DO THIS: Rewrite the lines below as a numbered list with blank lines omitted. Start with the first line of the items and continue through the line containing "This page has width=952, height=1233.".

[START OF DATA ENTRIES]

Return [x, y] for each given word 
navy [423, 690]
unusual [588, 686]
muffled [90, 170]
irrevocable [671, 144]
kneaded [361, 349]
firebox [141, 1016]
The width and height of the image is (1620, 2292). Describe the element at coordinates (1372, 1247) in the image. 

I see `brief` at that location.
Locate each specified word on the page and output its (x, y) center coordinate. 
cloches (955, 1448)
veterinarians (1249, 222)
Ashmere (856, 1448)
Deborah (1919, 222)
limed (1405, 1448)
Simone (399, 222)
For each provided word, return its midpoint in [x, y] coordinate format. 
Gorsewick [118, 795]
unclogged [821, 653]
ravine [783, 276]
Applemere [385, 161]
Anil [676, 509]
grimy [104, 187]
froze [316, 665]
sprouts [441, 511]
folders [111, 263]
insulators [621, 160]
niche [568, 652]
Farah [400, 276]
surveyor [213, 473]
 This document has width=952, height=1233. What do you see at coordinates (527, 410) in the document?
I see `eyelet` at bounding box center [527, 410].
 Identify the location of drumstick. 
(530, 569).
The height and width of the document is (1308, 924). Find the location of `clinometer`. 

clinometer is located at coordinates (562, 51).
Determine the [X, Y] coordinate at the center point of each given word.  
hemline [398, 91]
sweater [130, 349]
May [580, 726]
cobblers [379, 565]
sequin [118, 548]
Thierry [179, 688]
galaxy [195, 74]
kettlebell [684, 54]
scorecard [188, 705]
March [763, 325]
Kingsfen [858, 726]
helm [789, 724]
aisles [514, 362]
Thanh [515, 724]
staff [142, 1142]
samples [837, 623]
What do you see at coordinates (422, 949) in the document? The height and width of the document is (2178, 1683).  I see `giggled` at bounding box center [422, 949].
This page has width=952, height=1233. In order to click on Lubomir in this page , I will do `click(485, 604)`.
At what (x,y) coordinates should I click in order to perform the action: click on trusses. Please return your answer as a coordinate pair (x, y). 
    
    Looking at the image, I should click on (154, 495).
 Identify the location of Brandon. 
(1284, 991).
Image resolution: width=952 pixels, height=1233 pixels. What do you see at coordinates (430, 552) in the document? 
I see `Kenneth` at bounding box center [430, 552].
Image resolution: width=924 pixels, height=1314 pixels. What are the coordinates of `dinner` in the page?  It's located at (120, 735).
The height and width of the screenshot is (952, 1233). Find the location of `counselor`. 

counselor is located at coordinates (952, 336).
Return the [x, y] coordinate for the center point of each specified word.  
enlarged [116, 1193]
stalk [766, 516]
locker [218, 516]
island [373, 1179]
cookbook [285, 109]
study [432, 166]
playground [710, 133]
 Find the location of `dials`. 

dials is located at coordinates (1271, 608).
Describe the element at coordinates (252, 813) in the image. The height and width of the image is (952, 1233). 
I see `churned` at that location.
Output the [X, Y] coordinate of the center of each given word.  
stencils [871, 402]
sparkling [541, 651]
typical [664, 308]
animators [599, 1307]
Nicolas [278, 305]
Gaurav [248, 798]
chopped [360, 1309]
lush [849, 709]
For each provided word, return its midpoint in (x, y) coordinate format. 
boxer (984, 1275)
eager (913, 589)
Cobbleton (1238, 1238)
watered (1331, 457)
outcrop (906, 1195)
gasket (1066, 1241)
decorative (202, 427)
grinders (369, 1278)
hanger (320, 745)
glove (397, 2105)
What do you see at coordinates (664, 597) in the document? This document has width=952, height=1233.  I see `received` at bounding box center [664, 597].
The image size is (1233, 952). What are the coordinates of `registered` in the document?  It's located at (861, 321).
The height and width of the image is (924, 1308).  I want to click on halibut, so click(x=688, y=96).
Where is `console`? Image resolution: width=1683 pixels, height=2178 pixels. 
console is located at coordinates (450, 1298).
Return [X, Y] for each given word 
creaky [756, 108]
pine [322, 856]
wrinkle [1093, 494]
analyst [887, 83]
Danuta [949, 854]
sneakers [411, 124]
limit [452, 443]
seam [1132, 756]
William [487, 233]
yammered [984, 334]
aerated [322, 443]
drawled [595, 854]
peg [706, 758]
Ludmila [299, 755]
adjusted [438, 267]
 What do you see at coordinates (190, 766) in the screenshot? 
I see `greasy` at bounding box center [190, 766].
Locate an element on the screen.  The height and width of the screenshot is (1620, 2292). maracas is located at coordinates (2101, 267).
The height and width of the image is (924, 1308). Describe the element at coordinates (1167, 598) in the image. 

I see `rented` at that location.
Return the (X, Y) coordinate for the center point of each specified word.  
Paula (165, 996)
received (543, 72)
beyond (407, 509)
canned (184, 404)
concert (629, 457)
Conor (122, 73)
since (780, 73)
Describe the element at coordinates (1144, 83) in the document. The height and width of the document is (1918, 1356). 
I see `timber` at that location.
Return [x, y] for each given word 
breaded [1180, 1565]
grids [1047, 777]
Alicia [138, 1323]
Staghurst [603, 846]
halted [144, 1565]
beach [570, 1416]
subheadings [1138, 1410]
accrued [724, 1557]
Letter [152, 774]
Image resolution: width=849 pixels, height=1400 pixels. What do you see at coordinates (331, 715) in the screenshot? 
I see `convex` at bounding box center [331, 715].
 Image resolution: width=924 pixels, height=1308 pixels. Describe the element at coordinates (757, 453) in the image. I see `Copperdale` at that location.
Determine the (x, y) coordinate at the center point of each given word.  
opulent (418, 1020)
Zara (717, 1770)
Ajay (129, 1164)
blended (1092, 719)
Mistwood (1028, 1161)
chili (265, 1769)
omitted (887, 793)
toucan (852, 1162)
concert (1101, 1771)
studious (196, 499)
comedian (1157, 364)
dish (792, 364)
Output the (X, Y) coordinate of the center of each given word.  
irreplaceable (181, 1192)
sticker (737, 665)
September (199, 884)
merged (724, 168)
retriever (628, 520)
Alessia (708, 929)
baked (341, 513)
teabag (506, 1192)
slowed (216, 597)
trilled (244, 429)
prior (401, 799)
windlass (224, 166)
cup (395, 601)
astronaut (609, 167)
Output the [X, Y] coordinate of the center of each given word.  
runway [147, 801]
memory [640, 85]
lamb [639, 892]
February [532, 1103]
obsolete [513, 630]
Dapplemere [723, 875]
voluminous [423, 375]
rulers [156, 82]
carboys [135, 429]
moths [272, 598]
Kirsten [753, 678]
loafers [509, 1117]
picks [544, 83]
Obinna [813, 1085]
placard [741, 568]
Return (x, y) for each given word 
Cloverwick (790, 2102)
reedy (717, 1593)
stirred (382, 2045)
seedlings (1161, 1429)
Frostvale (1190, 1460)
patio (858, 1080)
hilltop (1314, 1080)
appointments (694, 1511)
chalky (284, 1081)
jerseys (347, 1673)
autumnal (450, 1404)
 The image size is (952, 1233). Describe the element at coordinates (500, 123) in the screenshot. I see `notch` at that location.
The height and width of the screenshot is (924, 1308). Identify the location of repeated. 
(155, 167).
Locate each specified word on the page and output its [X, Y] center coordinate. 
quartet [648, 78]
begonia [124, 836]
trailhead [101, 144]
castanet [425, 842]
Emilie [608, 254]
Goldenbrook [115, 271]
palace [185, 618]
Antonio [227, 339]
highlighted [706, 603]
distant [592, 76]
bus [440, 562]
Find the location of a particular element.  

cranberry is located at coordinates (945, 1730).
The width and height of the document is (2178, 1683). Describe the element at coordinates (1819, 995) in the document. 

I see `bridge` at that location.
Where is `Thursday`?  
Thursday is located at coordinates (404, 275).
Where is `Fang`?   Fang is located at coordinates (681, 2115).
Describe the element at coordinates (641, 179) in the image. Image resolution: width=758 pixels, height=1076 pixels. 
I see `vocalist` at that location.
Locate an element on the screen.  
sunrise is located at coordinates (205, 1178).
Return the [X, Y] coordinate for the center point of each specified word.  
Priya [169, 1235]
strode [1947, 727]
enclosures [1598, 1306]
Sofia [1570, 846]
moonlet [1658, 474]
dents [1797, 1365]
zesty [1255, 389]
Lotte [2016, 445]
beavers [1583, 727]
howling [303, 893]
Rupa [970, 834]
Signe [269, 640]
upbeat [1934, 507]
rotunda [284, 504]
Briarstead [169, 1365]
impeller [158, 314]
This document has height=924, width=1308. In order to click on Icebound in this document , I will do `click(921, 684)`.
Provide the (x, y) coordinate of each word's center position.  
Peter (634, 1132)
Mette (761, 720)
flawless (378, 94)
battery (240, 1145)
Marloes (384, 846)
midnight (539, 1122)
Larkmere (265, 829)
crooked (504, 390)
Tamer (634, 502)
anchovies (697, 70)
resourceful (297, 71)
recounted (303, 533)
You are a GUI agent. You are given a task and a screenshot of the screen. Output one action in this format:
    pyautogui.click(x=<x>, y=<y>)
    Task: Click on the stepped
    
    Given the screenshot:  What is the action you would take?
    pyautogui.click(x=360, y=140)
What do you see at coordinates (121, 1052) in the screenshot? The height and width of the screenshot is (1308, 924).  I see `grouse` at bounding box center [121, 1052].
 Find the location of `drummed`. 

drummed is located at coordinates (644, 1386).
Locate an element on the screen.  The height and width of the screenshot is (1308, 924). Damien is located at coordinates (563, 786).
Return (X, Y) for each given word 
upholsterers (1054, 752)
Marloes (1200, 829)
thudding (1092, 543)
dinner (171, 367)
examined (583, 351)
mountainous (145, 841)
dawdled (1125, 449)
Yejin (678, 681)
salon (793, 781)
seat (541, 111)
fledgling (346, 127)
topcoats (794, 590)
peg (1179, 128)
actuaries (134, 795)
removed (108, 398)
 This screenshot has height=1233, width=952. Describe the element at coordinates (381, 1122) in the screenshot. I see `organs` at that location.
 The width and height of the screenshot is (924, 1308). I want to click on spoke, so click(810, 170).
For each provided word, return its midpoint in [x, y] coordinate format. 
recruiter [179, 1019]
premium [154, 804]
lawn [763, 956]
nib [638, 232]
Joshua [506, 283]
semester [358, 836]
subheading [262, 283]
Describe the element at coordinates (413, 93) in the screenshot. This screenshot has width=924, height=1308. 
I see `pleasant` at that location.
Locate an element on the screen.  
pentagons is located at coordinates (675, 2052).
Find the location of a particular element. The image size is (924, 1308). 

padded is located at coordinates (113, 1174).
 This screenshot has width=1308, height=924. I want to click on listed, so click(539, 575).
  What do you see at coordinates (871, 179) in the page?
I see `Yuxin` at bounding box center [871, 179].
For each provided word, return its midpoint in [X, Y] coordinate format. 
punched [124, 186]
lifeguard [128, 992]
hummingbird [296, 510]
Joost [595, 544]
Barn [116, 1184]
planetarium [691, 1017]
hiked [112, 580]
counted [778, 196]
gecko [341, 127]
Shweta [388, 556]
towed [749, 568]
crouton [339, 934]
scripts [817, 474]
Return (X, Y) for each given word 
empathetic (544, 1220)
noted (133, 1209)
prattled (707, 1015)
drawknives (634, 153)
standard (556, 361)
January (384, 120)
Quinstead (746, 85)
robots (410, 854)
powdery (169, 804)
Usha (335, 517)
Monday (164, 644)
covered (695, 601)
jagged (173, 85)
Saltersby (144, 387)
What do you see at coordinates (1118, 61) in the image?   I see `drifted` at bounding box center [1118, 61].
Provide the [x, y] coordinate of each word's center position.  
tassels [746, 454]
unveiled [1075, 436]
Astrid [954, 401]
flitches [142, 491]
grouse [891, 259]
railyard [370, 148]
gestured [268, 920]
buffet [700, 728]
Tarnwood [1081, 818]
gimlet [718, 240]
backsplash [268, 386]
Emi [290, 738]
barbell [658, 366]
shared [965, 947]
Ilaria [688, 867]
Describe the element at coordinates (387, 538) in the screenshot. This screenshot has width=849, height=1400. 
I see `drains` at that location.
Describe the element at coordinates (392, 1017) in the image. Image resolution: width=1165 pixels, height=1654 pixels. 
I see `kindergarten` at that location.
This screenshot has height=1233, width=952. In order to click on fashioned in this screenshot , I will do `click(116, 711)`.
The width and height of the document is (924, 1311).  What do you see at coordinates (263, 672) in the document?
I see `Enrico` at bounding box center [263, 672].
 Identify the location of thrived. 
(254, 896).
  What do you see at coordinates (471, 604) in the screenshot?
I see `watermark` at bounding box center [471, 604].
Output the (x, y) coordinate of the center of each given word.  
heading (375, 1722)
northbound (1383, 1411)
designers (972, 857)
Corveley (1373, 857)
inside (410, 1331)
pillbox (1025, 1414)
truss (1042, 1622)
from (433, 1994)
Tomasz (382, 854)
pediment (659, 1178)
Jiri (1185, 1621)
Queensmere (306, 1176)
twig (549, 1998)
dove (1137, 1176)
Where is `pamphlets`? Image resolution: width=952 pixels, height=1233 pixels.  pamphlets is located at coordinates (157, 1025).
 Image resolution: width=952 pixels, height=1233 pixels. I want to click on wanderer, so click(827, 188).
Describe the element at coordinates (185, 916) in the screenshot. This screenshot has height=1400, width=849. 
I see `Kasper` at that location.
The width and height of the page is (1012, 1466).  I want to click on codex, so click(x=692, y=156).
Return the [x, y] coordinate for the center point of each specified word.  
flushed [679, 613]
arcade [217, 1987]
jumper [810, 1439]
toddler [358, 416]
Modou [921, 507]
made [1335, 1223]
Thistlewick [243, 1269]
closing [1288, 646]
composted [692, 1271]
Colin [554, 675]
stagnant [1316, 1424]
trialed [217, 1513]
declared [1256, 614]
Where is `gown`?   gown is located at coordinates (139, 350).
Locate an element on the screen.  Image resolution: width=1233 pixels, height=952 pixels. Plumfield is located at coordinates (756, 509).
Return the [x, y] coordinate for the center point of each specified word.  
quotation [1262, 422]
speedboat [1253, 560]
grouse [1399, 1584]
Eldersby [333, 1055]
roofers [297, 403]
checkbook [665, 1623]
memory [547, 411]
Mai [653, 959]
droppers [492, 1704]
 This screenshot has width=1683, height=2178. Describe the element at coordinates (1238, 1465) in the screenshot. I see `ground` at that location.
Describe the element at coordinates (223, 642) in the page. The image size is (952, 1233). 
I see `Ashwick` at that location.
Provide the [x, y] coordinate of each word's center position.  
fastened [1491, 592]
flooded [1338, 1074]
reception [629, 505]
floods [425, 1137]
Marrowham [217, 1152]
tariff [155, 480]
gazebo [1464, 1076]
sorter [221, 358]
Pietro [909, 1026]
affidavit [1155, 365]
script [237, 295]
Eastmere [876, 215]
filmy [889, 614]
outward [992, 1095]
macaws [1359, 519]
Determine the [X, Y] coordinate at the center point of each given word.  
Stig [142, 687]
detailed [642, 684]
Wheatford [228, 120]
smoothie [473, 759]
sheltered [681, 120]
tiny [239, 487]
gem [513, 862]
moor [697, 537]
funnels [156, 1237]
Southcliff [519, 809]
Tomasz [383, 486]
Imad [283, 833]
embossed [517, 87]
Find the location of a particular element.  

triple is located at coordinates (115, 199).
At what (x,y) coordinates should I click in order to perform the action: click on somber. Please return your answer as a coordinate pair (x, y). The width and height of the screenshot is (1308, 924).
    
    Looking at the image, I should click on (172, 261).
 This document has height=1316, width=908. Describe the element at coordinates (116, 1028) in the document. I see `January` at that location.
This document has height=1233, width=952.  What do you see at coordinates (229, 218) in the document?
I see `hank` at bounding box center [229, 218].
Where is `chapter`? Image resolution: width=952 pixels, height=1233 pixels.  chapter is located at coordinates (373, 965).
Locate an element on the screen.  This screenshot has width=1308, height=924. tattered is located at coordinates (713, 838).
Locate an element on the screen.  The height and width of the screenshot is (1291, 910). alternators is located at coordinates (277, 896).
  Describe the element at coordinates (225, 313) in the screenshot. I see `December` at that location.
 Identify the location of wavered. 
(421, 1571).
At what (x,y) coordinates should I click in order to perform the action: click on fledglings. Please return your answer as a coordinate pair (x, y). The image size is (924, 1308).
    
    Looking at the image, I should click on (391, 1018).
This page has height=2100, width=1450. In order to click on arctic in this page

[END OF DATA ENTRIES]

REPLY TO THE TASK:
1. Return [x, y] for each given word 
2. navy [423, 690]
3. unusual [588, 686]
4. muffled [90, 170]
5. irrevocable [671, 144]
6. kneaded [361, 349]
7. firebox [141, 1016]
8. The width and height of the image is (1620, 2292). Describe the element at coordinates (1372, 1247) in the image. 
9. I see `brief` at that location.
10. Locate each specified word on the page and output its (x, y) center coordinate. 
11. cloches (955, 1448)
12. veterinarians (1249, 222)
13. Ashmere (856, 1448)
14. Deborah (1919, 222)
15. limed (1405, 1448)
16. Simone (399, 222)
17. For each provided word, return its midpoint in [x, y] coordinate format. 
18. Gorsewick [118, 795]
19. unclogged [821, 653]
20. ravine [783, 276]
21. Applemere [385, 161]
22. Anil [676, 509]
23. grimy [104, 187]
24. froze [316, 665]
25. sprouts [441, 511]
26. folders [111, 263]
27. insulators [621, 160]
28. niche [568, 652]
29. Farah [400, 276]
30. surveyor [213, 473]
31.  This document has width=952, height=1233. What do you see at coordinates (527, 410) in the document?
32. I see `eyelet` at bounding box center [527, 410].
33.  Identify the location of drumstick. 
34. (530, 569).
35. The height and width of the document is (1308, 924). Find the location of `clinometer`. 
36. clinometer is located at coordinates (562, 51).
37. Determine the [X, Y] coordinate at the center point of each given word.  
38. hemline [398, 91]
39. sweater [130, 349]
40. May [580, 726]
41. cobblers [379, 565]
42. sequin [118, 548]
43. Thierry [179, 688]
44. galaxy [195, 74]
45. kettlebell [684, 54]
46. scorecard [188, 705]
47. March [763, 325]
48. Kingsfen [858, 726]
49. helm [789, 724]
50. aisles [514, 362]
51. Thanh [515, 724]
52. staff [142, 1142]
53. samples [837, 623]
54. What do you see at coordinates (422, 949) in the document? The height and width of the document is (2178, 1683).  I see `giggled` at bounding box center [422, 949].
55. This page has width=952, height=1233. In order to click on Lubomir in this page , I will do `click(485, 604)`.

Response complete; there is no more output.